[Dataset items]
————

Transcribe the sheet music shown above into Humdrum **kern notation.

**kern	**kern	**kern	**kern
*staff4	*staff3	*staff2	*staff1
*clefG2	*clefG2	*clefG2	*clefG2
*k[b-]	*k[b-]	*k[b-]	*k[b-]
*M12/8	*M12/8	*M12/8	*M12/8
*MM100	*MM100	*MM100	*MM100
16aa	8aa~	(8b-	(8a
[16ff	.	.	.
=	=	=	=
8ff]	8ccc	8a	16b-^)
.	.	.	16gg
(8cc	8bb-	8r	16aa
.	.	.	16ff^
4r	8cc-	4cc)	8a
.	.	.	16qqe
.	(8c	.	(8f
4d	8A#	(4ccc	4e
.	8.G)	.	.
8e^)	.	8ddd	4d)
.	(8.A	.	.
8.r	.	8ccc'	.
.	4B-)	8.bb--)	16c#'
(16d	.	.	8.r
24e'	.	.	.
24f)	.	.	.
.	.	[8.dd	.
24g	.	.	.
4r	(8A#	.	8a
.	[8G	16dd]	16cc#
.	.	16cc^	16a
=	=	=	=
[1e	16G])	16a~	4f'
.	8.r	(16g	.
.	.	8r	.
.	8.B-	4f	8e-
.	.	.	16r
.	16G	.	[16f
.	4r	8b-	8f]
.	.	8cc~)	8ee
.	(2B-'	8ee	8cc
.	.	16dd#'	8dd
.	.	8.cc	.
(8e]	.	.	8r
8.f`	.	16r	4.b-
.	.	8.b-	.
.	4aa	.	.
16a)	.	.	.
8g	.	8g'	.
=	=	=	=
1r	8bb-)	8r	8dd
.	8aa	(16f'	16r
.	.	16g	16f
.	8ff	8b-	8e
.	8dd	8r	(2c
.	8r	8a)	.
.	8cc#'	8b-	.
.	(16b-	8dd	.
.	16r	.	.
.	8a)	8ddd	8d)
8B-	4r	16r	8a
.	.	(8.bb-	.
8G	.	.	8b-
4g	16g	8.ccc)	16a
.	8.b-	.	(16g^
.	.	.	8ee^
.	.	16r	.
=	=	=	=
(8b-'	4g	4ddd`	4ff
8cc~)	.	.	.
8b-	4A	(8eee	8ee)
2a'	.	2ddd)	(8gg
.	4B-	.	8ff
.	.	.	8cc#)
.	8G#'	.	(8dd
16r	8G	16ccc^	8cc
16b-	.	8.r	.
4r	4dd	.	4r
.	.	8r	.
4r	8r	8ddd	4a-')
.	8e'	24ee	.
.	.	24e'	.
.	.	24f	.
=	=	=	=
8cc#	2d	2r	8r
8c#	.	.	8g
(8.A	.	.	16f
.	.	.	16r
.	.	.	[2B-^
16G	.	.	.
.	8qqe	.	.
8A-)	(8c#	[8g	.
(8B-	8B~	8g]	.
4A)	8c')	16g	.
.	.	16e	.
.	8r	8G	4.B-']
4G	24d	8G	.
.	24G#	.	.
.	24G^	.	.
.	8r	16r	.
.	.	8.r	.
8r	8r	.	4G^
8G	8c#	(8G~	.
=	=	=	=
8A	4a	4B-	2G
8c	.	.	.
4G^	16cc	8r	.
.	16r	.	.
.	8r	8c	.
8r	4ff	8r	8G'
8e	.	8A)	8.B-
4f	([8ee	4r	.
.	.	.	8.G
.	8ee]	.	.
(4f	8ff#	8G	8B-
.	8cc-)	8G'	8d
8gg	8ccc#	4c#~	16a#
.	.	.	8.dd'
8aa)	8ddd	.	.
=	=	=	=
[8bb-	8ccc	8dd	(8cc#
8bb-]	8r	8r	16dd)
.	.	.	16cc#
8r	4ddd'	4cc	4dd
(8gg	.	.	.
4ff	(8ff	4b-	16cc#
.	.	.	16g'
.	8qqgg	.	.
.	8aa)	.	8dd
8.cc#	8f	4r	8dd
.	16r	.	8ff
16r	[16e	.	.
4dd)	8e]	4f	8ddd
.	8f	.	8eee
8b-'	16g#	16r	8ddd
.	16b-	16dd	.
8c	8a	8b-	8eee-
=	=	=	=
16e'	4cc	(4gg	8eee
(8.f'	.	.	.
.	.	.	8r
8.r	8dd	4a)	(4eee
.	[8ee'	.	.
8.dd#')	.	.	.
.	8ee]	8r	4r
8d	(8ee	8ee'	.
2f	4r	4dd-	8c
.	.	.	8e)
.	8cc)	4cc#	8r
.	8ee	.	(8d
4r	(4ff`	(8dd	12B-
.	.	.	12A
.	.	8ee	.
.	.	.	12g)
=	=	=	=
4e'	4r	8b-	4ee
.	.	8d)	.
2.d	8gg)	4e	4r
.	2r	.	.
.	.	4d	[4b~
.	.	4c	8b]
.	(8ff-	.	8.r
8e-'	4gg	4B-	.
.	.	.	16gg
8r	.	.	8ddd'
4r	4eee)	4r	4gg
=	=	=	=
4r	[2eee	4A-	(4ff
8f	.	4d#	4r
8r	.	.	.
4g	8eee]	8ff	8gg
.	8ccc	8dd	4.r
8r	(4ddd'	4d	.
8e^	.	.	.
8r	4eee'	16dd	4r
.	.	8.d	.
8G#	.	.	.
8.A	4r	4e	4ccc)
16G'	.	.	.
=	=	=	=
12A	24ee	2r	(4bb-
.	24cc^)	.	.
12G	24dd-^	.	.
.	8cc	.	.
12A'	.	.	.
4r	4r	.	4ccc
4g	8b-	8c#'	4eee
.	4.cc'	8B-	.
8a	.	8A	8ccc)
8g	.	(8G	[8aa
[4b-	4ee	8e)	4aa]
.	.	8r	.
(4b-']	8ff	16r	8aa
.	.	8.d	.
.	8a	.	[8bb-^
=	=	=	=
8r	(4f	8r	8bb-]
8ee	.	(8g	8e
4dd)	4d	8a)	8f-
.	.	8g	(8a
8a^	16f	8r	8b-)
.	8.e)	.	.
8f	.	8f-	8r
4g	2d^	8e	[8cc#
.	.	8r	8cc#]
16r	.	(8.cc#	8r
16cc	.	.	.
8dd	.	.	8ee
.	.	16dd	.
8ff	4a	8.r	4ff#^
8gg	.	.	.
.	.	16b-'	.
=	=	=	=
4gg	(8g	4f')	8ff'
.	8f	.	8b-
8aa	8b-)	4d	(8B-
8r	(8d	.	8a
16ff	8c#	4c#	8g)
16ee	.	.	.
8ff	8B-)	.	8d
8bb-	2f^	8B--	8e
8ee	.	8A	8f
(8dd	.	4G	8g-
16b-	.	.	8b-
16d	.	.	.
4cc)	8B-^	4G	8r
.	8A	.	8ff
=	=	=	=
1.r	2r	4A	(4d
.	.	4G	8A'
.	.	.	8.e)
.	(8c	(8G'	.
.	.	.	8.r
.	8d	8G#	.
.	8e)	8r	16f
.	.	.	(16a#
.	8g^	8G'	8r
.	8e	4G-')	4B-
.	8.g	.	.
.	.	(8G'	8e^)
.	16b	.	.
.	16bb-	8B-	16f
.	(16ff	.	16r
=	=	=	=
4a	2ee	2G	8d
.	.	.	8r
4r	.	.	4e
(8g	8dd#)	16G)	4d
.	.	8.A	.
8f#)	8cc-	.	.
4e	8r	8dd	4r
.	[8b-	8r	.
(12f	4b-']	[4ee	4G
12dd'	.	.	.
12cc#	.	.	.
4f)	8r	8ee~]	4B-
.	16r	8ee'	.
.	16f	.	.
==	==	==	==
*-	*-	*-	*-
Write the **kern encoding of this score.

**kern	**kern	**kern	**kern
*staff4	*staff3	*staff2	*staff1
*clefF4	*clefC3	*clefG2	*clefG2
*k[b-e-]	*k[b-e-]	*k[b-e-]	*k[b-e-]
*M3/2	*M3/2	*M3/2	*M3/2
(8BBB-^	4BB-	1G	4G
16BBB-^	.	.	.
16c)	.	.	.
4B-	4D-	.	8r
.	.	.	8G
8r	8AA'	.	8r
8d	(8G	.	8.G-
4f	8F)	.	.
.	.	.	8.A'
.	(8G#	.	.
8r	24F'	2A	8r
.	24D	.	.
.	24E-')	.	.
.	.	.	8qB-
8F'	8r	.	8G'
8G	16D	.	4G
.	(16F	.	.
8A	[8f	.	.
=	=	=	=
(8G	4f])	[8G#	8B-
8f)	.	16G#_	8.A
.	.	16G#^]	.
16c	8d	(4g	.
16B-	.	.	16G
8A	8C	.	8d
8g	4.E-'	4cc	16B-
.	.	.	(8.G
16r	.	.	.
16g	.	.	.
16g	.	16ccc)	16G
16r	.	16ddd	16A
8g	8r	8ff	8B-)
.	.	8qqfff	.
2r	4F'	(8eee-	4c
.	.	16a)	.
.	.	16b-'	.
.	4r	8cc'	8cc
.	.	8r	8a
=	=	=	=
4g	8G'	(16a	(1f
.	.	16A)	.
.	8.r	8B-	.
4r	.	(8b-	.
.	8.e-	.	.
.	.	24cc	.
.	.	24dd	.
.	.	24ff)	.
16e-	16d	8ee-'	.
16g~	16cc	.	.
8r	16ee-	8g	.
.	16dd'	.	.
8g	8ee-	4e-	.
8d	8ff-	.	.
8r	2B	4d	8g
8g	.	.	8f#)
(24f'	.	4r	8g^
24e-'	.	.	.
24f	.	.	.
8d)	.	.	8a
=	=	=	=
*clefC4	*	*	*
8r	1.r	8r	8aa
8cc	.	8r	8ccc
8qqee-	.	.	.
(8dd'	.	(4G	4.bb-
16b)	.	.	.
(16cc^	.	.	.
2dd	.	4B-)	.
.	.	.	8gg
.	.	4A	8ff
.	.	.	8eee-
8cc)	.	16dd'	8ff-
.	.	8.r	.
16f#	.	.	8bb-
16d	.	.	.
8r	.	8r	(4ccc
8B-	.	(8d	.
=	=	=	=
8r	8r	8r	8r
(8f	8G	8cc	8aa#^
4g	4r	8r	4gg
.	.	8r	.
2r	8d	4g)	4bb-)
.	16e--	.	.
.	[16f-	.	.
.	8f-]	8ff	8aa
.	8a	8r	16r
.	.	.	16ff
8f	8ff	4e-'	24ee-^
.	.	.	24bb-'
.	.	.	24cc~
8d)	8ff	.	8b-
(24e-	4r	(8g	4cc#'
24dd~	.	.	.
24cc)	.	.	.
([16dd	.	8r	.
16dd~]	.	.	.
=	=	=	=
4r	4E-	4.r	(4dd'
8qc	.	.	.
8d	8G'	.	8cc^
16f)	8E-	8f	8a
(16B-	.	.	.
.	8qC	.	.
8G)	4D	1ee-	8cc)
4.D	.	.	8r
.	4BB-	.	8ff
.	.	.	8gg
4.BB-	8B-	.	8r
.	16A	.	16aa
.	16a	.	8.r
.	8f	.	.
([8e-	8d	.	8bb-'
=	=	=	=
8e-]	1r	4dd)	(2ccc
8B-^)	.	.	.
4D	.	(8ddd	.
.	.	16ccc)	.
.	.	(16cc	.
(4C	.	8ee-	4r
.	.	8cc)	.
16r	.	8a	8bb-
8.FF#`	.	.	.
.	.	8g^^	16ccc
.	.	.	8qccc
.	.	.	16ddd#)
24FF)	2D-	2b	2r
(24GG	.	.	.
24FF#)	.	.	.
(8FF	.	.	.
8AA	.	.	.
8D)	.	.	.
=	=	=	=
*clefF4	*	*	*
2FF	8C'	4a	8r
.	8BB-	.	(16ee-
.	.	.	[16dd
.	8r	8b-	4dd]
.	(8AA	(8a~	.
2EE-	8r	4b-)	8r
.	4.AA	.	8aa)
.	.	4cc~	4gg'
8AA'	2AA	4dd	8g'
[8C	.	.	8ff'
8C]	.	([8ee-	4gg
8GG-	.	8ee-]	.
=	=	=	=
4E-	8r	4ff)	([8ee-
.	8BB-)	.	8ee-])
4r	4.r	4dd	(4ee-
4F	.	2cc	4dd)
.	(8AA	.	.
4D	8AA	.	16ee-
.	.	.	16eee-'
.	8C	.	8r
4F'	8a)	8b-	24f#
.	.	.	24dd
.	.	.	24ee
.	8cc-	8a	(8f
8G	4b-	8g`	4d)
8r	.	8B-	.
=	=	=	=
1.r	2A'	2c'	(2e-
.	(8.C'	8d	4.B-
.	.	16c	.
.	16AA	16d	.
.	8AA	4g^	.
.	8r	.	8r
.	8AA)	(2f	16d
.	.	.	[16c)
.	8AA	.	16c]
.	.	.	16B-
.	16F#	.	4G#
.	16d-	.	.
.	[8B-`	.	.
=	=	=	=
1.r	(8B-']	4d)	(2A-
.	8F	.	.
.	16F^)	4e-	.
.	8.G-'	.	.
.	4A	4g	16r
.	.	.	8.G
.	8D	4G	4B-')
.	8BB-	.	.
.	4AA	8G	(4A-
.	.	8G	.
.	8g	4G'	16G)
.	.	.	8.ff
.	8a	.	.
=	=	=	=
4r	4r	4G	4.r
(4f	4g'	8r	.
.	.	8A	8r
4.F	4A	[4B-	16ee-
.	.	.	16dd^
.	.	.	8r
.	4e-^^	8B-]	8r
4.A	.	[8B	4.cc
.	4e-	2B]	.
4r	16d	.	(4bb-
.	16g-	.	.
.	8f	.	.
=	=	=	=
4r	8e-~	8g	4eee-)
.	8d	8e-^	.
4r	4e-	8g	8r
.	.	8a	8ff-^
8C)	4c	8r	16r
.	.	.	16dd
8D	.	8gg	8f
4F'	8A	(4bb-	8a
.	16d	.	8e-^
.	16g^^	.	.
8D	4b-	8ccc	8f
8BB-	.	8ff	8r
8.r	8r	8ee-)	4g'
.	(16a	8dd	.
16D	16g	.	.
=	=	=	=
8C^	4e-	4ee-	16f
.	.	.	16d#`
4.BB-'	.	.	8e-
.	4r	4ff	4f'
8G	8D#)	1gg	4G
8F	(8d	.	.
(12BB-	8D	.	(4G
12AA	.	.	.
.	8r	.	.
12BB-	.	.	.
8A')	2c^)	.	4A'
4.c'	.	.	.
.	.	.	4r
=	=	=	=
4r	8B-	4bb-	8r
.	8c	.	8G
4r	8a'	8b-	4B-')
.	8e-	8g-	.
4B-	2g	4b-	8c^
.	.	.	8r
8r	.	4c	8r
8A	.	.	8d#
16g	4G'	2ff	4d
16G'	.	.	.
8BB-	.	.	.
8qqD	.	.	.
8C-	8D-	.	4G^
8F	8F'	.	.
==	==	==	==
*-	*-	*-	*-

————

= Task to complete =
From the listing above, extract every line that contains the string "kern", treating uppercase and lowercase as different.

= Task result =
Transcribe the sheet music shown above into Humdrum **kern notation.
**kern	**kern	**kern	**kern
Write the **kern encoding of this score.
**kern	**kern	**kern	**kern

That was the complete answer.